> [DATASET RECORDS]
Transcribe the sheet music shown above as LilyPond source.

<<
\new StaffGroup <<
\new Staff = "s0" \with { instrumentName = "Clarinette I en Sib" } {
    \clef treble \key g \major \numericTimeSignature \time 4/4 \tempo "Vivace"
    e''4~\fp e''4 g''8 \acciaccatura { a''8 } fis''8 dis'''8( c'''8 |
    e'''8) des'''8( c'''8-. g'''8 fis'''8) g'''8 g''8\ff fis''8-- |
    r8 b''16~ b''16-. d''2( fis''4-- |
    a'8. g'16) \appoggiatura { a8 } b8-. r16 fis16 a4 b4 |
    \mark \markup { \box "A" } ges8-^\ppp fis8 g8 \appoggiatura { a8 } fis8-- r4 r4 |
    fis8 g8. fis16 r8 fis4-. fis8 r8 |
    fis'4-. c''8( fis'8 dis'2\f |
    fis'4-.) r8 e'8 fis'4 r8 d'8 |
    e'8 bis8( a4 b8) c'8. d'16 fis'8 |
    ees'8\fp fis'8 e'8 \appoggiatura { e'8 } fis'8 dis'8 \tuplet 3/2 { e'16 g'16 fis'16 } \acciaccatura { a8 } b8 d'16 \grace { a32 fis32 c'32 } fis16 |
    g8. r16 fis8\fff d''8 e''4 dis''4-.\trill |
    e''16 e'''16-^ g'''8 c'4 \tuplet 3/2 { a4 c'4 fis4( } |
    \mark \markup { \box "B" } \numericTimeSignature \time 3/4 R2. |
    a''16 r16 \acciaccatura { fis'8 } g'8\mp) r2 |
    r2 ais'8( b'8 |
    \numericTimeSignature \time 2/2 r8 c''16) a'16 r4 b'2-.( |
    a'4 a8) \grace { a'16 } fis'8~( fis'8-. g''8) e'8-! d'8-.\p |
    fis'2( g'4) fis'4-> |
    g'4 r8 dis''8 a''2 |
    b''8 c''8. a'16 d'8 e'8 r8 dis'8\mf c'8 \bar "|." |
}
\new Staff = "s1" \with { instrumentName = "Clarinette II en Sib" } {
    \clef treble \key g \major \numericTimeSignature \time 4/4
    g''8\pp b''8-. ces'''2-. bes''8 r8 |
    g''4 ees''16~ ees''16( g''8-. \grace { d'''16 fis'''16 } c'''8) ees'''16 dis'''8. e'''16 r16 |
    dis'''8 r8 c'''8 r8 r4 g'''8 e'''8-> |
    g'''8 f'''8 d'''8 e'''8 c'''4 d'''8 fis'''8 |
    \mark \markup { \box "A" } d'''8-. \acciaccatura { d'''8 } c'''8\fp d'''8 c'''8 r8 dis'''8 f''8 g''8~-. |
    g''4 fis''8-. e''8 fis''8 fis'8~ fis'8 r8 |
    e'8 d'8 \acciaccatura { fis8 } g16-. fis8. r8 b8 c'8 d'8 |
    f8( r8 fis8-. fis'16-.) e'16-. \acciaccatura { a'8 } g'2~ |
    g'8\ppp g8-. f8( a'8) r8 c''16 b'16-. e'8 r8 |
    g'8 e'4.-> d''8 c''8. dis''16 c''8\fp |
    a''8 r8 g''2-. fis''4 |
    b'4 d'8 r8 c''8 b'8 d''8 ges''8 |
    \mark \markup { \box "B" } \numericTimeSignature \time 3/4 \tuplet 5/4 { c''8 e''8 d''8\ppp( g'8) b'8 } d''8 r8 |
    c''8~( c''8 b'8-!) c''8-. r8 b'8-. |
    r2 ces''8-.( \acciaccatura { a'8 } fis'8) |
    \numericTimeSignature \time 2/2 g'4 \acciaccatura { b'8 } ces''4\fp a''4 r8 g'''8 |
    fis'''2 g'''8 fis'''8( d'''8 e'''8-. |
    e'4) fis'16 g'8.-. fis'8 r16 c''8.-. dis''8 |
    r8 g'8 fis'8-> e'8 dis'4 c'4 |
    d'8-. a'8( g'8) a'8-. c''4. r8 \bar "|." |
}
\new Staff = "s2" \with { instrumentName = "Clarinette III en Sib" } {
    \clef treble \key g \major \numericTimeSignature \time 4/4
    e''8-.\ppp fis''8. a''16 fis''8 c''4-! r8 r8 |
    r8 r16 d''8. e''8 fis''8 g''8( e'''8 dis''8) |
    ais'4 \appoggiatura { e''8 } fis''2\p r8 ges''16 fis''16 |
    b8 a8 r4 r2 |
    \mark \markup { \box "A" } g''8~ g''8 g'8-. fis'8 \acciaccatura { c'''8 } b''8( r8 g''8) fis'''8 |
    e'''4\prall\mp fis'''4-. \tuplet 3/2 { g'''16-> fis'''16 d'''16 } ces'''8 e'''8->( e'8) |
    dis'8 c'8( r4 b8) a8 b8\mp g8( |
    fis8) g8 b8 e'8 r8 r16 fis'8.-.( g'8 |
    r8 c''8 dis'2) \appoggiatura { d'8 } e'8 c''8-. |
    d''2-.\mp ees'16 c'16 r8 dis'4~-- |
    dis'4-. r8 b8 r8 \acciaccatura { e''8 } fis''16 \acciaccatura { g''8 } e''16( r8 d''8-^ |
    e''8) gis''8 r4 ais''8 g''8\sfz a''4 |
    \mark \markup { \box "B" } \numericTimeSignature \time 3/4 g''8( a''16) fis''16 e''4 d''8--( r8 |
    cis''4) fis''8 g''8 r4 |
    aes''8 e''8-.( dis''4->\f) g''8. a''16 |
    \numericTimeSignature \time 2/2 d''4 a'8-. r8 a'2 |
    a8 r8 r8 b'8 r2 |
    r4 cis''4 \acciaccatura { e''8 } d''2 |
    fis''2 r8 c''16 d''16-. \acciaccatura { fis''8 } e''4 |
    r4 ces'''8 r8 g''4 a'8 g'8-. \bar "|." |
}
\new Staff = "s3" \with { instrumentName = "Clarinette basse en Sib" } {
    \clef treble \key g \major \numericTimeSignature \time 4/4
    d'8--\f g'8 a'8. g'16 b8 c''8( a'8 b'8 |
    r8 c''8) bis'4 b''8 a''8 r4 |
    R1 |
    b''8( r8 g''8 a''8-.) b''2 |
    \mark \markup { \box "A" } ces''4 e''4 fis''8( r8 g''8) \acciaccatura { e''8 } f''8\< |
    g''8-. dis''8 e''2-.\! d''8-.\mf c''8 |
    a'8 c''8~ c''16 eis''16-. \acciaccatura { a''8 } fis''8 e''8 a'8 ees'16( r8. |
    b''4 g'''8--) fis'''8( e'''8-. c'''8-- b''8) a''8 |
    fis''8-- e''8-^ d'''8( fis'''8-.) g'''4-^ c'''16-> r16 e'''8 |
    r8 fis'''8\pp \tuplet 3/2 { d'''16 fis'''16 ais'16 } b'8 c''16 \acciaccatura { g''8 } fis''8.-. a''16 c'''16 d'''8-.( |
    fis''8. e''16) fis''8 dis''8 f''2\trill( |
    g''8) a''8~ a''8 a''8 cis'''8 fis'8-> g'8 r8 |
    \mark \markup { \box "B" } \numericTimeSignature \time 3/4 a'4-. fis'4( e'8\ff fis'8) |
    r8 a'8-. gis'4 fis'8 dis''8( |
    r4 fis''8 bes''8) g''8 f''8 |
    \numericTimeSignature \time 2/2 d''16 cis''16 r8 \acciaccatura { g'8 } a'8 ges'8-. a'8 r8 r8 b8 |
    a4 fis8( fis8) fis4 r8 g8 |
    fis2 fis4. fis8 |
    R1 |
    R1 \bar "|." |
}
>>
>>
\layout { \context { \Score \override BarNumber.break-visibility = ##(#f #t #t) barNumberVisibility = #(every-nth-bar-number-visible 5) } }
---
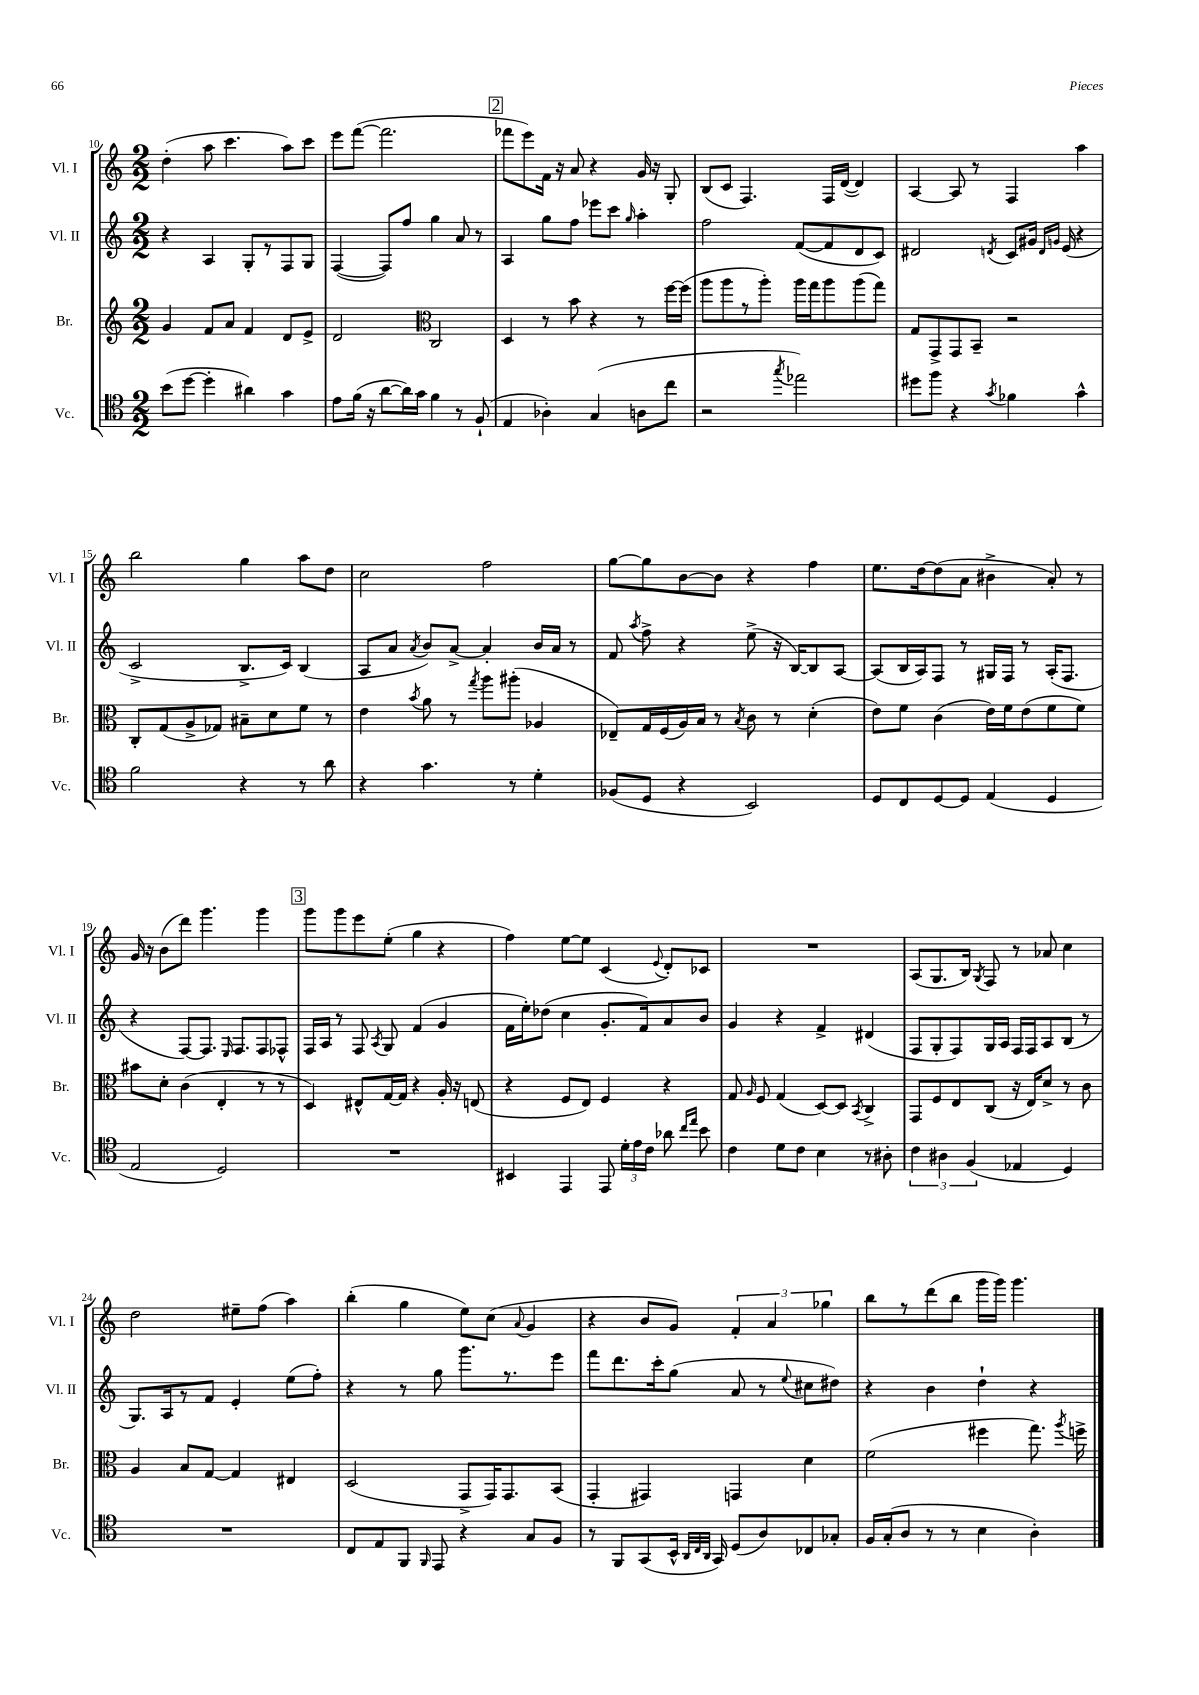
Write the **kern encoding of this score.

> [GIVEN REQUEST] Duplicate the lines between the one holding "Transcribe the sheet" and the one holding "e'8 bis8( a4 b8) c'8. d'16 fis'8 |", inclusive.

> [THE REPLY]
Transcribe the sheet music shown above as LilyPond source.

<<
\new StaffGroup <<
\new Staff = "s0" \with { instrumentName = "Clarinette I en Sib" } {
    \clef treble \key g \major \numericTimeSignature \time 4/4 \tempo "Vivace"
    e''4~\fp e''4 g''8 \acciaccatura { a''8 } fis''8 dis'''8( c'''8 |
    e'''8) des'''8( c'''8-. g'''8 fis'''8) g'''8 g''8\ff fis''8-- |
    r8 b''16~ b''16-. d''2( fis''4-- |
    a'8. g'16) \appoggiatura { a8 } b8-. r16 fis16 a4 b4 |
    \mark \markup { \box "A" } ges8-^\ppp fis8 g8 \appoggiatura { a8 } fis8-- r4 r4 |
    fis8 g8. fis16 r8 fis4-. fis8 r8 |
    fis'4-. c''8( fis'8 dis'2\f |
    fis'4-.) r8 e'8 fis'4 r8 d'8 |
    e'8 bis8( a4 b8) c'8. d'16 fis'8 |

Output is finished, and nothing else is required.